— ABOUT THIS TASK —
Your copy should begin at the line containing "torus (green) 318,175,411,216" and end at the last line of the records below, matching each line exactly and leaving out pictures.

>>>

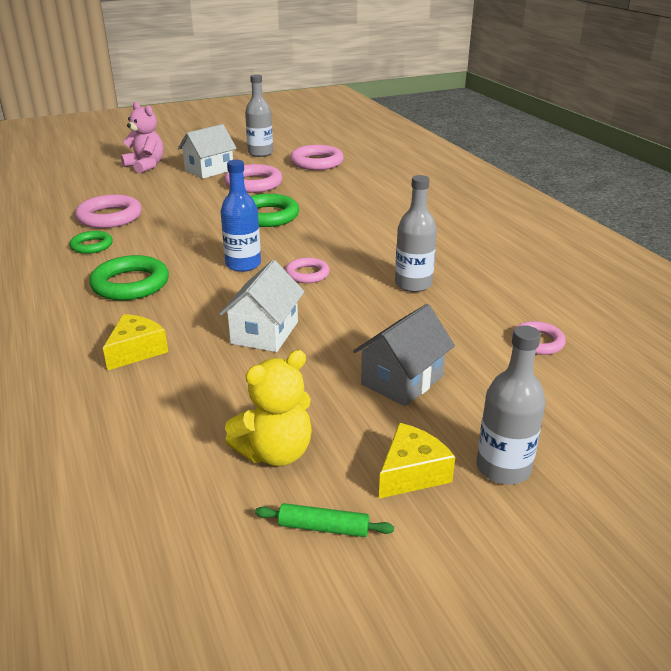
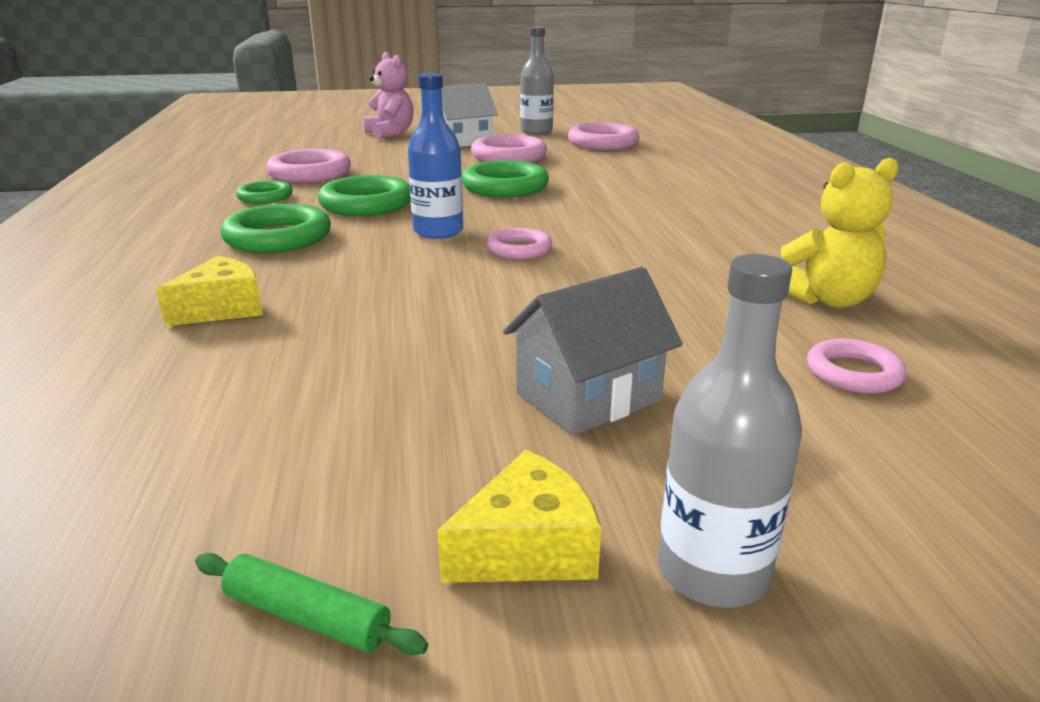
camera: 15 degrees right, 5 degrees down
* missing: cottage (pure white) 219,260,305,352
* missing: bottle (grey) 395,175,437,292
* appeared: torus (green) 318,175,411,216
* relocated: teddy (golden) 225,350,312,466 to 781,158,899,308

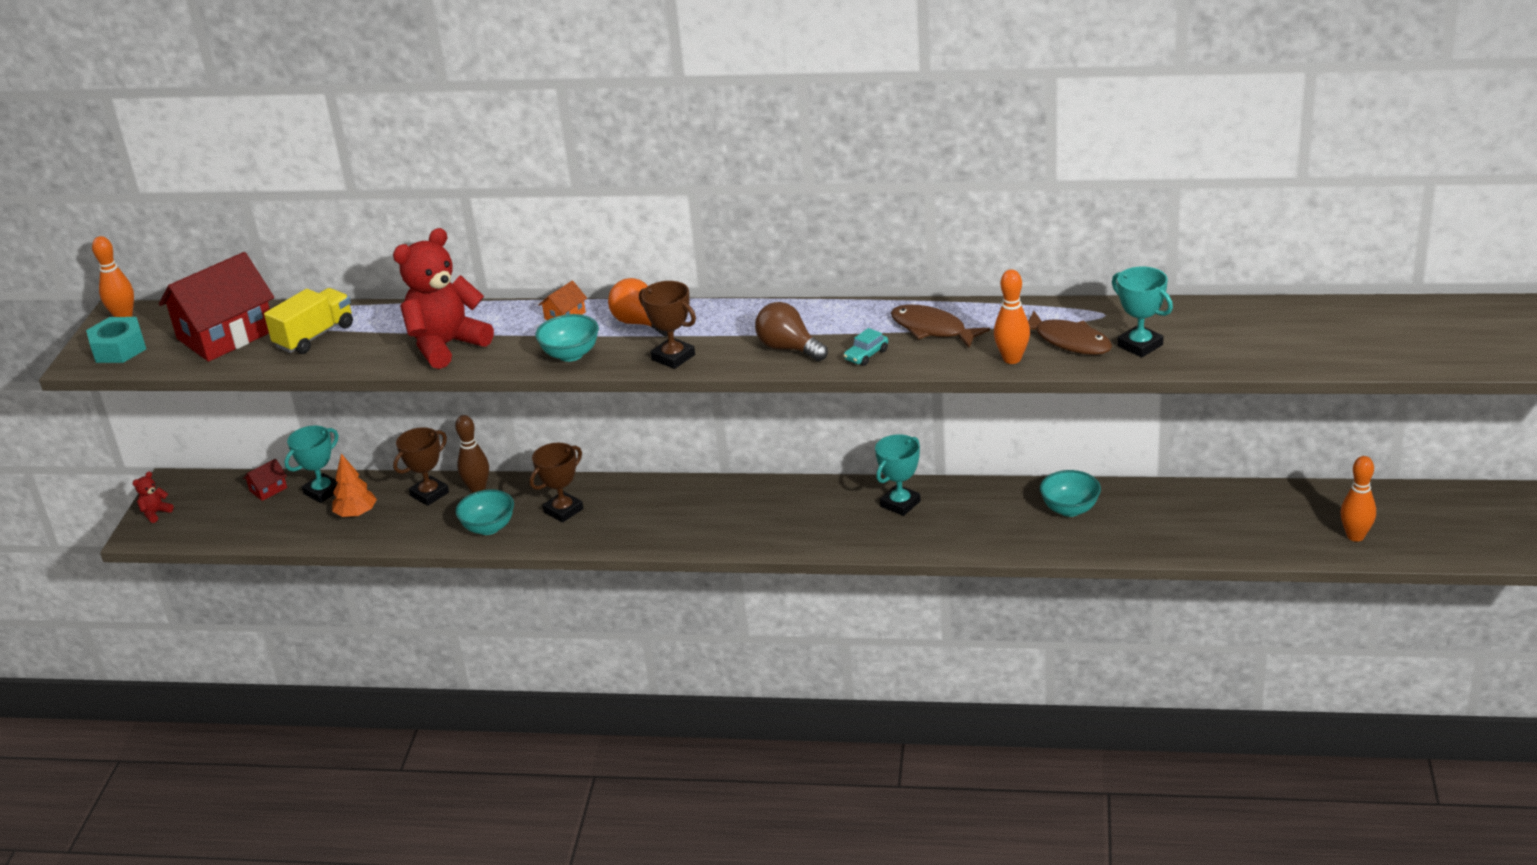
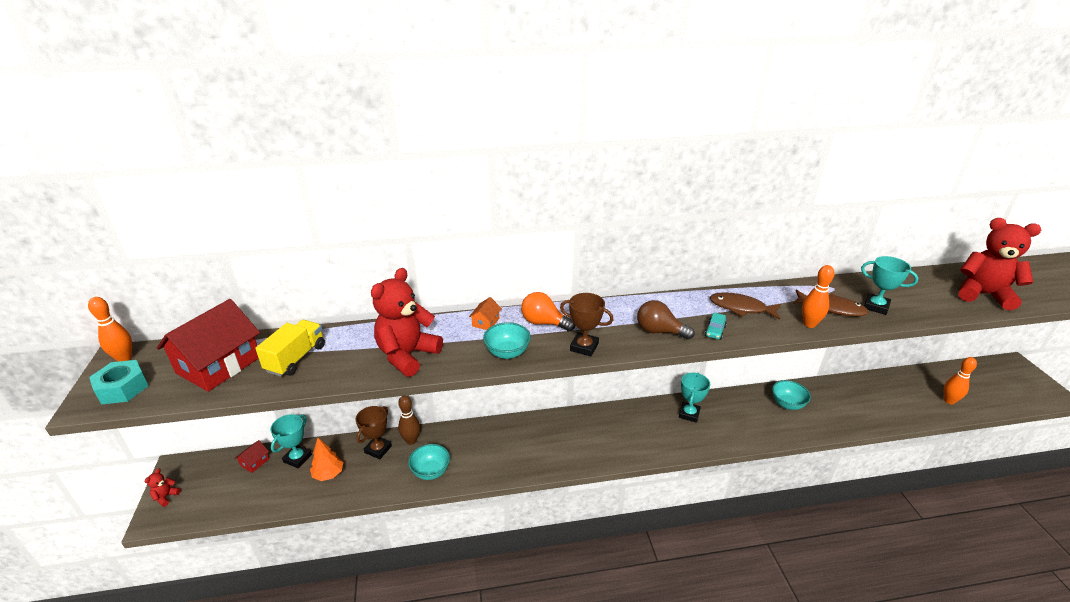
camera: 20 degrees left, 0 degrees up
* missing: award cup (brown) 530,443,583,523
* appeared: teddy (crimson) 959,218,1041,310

<<<

— RESPONSE BELOW —
* appeared: torus (green) 318,175,411,216
* relocated: teddy (golden) 225,350,312,466 to 781,158,899,308

camera: 20 degrees left, 0 degrees up
* missing: award cup (brown) 530,443,583,523
* appeared: teddy (crimson) 959,218,1041,310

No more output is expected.